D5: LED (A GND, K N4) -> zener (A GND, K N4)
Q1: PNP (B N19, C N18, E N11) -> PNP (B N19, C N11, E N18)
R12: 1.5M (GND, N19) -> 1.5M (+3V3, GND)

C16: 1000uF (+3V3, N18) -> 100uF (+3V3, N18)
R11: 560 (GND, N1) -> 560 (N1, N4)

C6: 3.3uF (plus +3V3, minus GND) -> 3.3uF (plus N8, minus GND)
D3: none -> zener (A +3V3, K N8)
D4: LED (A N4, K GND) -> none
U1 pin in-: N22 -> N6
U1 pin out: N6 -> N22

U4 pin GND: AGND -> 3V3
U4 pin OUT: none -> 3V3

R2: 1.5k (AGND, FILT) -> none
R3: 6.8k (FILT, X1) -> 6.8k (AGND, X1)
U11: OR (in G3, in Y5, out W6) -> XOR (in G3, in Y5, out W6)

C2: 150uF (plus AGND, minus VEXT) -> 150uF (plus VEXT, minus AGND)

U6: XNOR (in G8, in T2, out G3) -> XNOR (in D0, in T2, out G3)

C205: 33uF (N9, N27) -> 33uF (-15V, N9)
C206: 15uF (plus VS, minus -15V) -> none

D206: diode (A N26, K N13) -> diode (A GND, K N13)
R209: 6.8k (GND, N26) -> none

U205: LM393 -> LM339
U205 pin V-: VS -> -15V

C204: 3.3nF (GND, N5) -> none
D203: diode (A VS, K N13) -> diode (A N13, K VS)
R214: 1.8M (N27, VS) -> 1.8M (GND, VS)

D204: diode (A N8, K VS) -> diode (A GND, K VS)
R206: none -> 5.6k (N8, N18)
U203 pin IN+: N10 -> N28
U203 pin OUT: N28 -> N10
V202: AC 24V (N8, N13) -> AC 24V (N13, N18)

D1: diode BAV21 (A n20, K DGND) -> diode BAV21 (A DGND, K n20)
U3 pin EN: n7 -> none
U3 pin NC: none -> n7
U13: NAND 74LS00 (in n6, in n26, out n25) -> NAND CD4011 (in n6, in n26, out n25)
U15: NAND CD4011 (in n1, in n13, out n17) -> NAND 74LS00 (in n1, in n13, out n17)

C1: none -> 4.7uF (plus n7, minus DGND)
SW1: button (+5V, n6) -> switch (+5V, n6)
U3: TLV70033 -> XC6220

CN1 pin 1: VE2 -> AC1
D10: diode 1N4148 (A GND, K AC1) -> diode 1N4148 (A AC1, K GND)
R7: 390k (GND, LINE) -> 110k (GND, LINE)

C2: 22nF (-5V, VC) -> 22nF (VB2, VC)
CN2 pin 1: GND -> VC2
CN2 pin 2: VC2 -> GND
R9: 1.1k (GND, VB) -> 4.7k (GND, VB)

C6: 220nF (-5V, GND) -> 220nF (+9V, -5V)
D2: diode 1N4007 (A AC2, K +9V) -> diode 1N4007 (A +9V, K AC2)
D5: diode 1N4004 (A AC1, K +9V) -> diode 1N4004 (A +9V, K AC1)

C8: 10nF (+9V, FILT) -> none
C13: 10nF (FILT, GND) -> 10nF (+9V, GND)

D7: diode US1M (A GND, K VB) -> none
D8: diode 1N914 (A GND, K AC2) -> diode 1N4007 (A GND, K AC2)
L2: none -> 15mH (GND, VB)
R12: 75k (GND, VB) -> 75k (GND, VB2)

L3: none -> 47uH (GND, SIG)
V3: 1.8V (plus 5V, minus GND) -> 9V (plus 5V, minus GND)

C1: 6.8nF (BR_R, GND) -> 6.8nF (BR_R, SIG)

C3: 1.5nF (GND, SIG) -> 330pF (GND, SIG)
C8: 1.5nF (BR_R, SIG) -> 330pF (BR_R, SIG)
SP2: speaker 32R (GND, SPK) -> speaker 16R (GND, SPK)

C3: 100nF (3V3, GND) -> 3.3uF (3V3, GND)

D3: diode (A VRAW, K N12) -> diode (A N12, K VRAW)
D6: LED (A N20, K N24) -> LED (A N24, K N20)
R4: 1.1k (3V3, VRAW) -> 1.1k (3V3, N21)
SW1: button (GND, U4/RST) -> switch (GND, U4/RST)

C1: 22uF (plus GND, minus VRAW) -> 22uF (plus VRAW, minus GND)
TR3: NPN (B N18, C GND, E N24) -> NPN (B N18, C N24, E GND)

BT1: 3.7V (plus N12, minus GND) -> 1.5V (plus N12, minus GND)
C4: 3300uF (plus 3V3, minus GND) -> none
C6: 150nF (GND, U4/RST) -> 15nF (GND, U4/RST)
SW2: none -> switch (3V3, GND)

———

### Exercise:
In the records above, find the line containing "C6: 3.3uF (plus" and restate word for word every line from the first through that one.

### Task response:
D5: LED (A GND, K N4) -> zener (A GND, K N4)
Q1: PNP (B N19, C N18, E N11) -> PNP (B N19, C N11, E N18)
R12: 1.5M (GND, N19) -> 1.5M (+3V3, GND)

C16: 1000uF (+3V3, N18) -> 100uF (+3V3, N18)
R11: 560 (GND, N1) -> 560 (N1, N4)

C6: 3.3uF (plus +3V3, minus GND) -> 3.3uF (plus N8, minus GND)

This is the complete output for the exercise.